Prompt
Below are records; please give the number of their lines that contain the string "marron", and only that number.

======== Records for processing ========

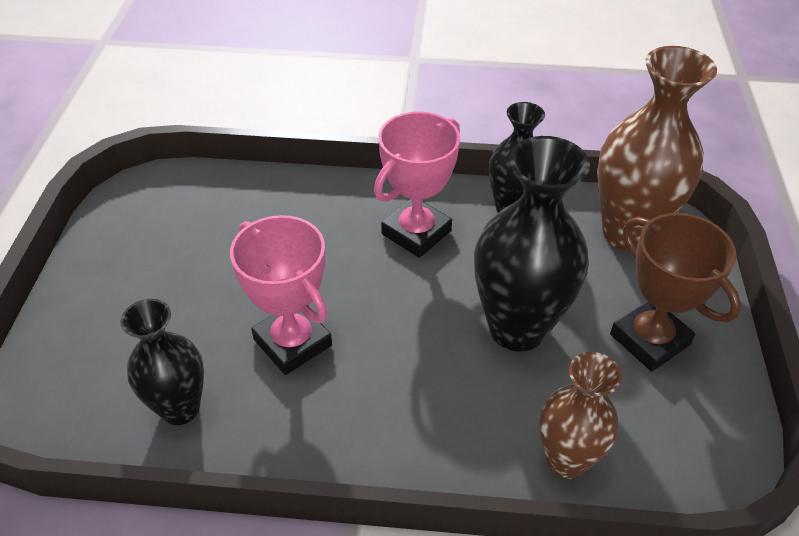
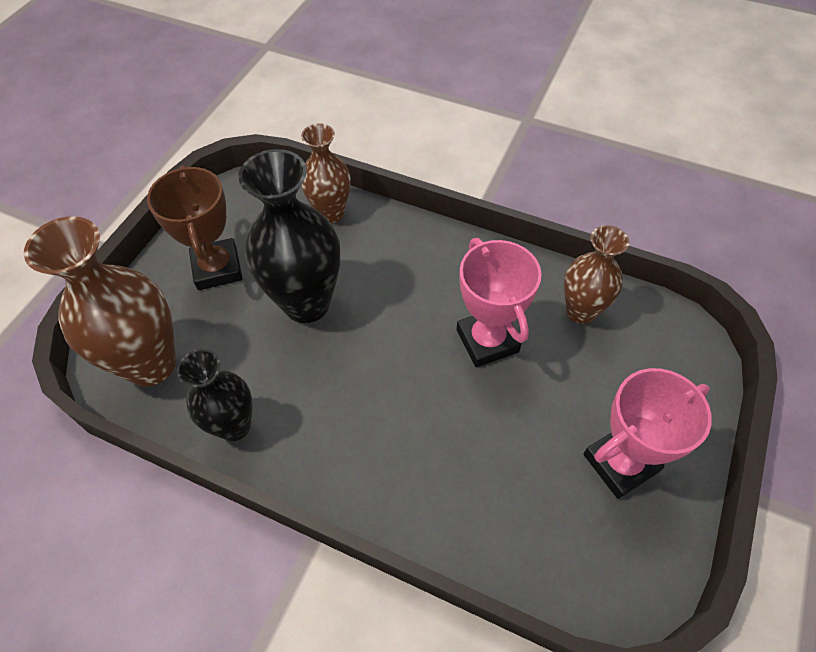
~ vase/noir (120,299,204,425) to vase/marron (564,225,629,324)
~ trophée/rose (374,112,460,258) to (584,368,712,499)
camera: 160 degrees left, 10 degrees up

========
======== Records for processing ========

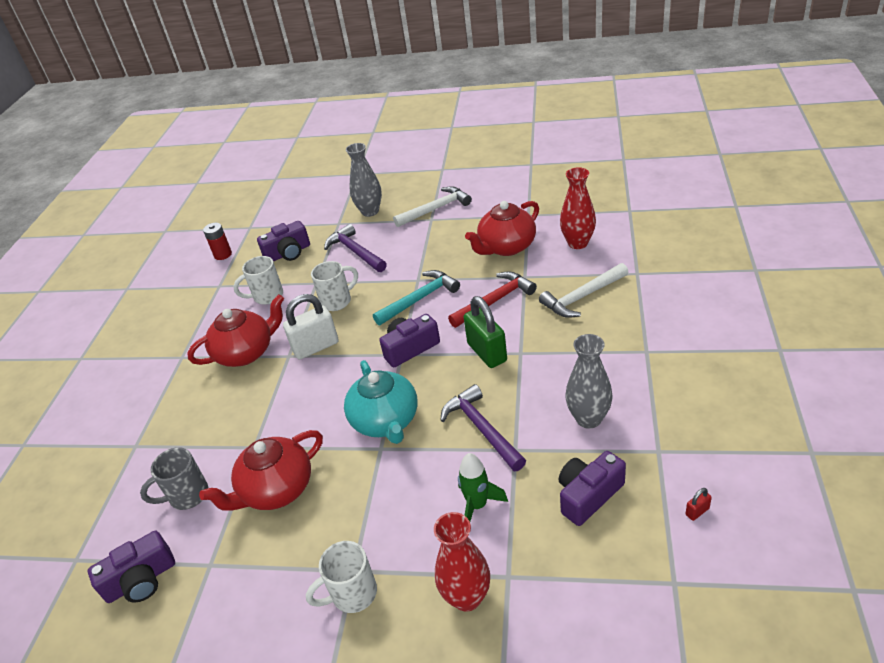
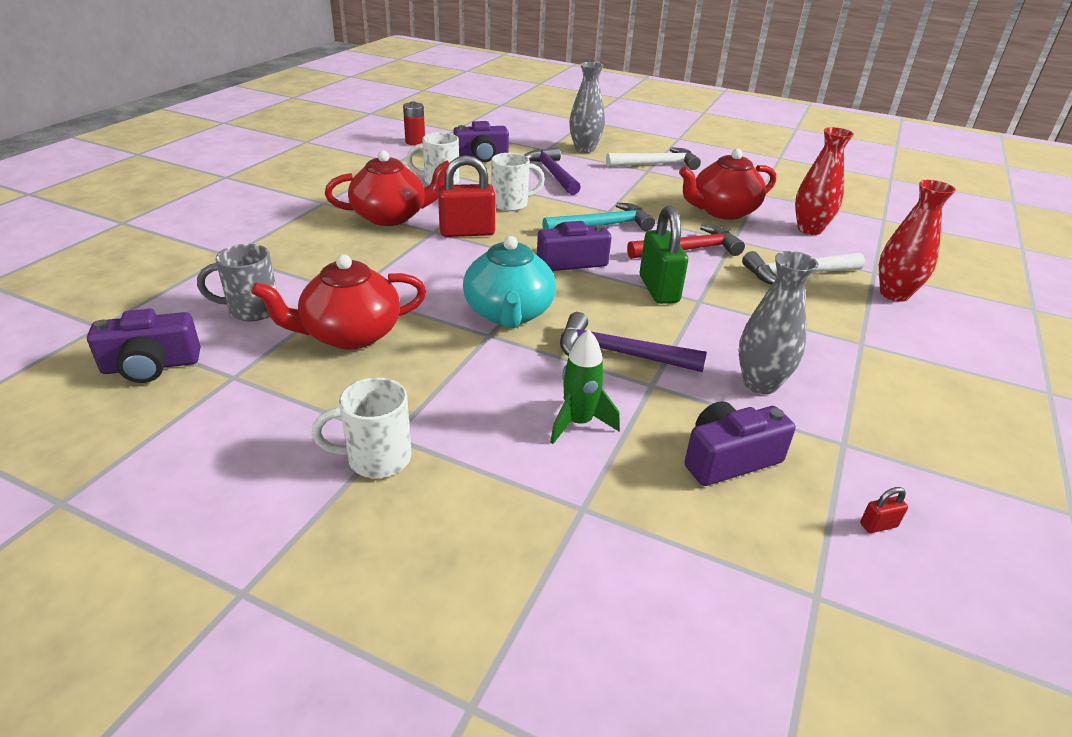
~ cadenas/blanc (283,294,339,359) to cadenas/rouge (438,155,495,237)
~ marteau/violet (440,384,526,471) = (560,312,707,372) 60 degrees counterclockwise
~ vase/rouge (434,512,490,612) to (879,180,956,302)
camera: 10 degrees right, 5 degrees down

========
======== Records for processing ========

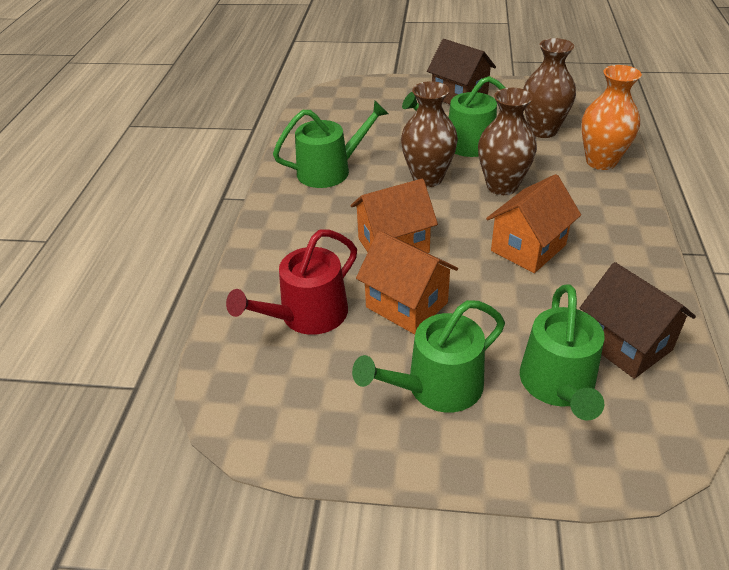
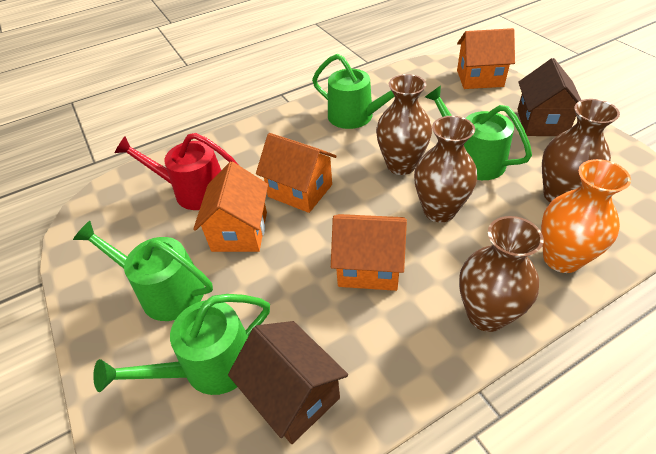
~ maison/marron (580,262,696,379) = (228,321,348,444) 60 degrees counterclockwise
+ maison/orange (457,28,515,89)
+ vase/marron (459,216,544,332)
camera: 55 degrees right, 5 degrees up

========

Written reply
3